Start of Dataset entries
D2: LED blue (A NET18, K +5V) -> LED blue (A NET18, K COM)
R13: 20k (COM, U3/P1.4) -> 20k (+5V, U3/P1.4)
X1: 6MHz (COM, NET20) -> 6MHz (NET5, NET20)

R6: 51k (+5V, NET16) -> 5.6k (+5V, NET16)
End of Dataset entries
Start of Dataset entries
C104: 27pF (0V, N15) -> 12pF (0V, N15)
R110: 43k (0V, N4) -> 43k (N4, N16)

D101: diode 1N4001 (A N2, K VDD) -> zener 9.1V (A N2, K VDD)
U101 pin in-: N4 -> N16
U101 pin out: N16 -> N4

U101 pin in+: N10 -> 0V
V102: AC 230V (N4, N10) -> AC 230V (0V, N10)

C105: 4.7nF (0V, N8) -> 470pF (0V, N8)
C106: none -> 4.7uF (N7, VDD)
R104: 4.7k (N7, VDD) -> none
End of Dataset entries
Description of the task:
Print, from the entries above, the line with "U101 pin in-: N4 -> N16", the line with "R104: 4.7k (N7, VDD) -> none" and all lines between them, exactly and with nothing else.

Problem solution:
U101 pin in-: N4 -> N16
U101 pin out: N16 -> N4

U101 pin in+: N10 -> 0V
V102: AC 230V (N4, N10) -> AC 230V (0V, N10)

C105: 4.7nF (0V, N8) -> 470pF (0V, N8)
C106: none -> 4.7uF (N7, VDD)
R104: 4.7k (N7, VDD) -> none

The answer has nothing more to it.